» **Difference listings**
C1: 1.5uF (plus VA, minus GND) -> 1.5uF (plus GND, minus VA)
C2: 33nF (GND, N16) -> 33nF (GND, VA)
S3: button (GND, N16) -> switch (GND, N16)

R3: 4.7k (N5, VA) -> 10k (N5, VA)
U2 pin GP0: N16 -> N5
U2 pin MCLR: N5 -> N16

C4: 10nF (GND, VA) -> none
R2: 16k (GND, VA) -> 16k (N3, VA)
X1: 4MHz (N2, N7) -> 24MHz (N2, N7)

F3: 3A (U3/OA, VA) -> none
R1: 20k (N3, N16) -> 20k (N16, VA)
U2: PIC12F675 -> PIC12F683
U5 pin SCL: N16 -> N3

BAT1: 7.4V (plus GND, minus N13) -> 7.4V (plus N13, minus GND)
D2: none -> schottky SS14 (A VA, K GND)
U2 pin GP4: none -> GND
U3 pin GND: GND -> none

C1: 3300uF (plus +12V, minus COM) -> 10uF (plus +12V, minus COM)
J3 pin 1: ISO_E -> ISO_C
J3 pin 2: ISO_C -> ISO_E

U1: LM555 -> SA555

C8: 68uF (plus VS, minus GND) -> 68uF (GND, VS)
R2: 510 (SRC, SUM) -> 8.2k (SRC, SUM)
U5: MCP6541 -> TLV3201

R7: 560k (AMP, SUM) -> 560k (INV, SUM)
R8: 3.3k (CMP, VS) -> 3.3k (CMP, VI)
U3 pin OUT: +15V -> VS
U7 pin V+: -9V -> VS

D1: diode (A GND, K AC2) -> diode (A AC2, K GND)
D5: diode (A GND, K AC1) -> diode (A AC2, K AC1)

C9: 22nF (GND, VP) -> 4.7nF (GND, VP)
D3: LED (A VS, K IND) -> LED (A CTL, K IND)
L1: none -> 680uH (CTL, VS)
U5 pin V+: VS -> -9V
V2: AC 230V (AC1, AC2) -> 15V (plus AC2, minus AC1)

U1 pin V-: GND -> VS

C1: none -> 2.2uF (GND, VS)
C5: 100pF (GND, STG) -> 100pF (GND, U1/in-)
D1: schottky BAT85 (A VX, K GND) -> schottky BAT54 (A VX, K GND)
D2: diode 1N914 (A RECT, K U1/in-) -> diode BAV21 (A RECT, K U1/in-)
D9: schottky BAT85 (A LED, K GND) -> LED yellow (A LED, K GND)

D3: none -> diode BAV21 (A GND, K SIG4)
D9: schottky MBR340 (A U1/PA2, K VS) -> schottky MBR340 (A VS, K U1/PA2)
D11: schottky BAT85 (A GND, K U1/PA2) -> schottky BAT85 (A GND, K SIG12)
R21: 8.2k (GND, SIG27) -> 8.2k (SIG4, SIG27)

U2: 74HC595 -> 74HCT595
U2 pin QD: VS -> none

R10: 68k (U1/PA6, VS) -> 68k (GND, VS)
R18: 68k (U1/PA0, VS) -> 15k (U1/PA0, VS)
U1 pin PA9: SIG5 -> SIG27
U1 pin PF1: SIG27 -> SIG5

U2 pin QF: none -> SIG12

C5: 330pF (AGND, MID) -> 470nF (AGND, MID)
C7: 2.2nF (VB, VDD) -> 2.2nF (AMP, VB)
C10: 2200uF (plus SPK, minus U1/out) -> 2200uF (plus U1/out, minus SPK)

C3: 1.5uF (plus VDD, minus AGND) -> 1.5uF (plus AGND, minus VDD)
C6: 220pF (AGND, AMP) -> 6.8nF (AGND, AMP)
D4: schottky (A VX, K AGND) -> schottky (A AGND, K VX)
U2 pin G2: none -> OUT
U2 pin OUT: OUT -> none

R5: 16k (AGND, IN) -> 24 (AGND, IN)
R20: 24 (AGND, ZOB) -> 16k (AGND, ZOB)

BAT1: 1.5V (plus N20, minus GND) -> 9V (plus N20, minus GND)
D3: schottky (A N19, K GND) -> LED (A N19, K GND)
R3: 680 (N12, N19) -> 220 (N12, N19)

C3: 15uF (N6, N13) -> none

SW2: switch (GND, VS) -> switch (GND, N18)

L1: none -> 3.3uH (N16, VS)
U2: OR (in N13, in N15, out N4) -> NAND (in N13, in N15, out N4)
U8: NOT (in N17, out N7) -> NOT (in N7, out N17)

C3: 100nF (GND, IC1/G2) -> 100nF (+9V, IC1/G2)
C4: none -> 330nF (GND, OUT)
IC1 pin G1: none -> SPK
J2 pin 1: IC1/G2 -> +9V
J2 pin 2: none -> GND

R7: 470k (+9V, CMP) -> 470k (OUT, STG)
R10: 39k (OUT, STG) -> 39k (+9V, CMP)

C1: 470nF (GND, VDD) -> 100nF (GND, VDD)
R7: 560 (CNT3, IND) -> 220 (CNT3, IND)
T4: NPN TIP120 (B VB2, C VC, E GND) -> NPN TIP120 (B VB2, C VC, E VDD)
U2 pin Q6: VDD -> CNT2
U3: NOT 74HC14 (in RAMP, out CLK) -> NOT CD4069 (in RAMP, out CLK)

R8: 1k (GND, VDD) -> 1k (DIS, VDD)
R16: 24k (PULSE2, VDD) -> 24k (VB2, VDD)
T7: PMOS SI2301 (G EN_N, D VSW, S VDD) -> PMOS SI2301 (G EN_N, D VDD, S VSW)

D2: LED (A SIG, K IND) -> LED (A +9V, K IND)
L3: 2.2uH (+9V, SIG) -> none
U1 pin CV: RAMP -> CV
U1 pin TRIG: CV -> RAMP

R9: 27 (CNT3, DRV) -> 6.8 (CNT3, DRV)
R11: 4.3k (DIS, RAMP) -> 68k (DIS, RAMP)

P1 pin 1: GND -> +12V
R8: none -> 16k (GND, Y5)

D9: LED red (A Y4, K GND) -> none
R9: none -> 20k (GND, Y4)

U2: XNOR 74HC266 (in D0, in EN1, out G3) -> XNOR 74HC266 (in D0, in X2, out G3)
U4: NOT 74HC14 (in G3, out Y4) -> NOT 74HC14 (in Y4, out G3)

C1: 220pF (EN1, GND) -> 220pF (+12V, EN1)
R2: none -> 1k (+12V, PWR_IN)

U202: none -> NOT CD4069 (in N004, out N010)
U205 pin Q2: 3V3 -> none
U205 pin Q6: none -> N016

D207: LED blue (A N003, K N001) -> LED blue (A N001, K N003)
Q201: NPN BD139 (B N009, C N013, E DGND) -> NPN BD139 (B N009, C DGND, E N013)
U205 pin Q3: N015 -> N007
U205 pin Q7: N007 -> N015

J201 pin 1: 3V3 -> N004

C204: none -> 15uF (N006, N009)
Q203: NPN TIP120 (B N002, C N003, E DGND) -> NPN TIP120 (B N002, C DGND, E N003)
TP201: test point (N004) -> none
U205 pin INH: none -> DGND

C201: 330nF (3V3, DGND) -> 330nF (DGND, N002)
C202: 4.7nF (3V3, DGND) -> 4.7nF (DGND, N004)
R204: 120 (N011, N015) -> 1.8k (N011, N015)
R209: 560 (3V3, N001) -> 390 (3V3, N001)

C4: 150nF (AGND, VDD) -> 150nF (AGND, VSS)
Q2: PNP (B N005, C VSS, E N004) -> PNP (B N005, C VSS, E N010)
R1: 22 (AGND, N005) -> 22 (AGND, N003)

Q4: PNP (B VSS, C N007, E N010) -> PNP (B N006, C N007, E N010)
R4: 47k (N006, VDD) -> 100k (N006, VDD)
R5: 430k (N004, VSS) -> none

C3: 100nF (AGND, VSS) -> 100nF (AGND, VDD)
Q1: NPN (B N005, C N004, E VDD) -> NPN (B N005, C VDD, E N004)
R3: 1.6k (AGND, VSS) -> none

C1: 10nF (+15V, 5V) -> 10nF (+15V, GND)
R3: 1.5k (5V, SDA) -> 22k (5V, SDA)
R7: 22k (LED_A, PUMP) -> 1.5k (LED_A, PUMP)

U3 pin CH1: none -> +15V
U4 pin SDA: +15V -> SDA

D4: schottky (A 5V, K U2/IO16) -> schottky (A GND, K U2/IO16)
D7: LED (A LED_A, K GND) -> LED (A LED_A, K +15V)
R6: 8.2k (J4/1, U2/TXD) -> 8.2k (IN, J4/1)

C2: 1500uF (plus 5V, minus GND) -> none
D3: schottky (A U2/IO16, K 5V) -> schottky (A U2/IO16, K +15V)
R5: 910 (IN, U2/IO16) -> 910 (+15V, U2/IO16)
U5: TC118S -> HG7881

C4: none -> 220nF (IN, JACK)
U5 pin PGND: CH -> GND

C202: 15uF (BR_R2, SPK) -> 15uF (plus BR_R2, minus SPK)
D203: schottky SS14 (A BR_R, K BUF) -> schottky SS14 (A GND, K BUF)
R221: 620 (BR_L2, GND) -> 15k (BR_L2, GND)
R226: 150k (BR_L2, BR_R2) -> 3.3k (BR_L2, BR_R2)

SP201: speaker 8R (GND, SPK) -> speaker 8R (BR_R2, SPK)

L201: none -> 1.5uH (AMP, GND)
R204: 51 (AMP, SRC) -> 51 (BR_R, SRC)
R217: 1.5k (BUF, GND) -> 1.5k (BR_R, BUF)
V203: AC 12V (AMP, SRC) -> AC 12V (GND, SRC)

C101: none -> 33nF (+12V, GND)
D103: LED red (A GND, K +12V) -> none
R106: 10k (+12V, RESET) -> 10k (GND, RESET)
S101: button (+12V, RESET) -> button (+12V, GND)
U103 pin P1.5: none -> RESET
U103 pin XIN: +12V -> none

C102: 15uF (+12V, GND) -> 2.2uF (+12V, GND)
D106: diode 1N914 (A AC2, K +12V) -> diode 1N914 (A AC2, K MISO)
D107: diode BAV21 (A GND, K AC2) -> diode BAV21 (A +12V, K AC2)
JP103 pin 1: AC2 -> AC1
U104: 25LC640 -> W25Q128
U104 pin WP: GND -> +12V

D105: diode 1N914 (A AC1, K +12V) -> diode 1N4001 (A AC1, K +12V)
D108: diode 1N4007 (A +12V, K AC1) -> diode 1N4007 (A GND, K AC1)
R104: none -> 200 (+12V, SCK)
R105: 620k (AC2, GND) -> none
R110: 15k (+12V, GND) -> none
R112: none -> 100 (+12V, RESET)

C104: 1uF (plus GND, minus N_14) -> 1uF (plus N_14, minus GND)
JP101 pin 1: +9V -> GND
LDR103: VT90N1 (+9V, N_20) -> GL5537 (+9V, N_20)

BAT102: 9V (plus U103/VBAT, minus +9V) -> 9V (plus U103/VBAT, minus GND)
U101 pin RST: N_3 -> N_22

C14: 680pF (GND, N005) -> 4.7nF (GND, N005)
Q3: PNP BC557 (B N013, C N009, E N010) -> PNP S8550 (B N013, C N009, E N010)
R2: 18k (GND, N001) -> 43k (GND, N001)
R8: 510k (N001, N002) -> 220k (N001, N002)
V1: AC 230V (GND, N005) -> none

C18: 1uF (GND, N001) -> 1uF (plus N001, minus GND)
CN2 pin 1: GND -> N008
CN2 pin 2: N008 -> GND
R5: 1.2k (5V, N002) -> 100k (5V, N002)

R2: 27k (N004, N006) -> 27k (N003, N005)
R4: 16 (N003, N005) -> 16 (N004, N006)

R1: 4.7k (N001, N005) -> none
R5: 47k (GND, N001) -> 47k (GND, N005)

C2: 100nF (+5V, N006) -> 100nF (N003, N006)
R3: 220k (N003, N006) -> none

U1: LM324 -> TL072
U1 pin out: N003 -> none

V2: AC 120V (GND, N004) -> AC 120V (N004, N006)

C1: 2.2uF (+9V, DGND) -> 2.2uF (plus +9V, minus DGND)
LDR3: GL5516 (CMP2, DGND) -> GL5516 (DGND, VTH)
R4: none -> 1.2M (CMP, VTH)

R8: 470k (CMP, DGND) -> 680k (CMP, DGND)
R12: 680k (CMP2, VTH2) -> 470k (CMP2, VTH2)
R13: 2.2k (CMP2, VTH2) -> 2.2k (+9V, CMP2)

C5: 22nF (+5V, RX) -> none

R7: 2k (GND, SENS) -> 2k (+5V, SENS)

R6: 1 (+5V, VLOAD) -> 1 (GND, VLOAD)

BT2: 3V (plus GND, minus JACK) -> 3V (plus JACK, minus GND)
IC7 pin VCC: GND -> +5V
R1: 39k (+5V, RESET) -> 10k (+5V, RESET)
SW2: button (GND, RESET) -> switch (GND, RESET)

» **YOUR ASSIGNMENT**
Which of the lines above mention the word "RESET"? Pull those lines out.

» **OUTPUT BELOW**
R106: 10k (+12V, RESET) -> 10k (GND, RESET)
S101: button (+12V, RESET) -> button (+12V, GND)
U103 pin P1.5: none -> RESET
R112: none -> 100 (+12V, RESET)
R1: 39k (+5V, RESET) -> 10k (+5V, RESET)
SW2: button (GND, RESET) -> switch (GND, RESET)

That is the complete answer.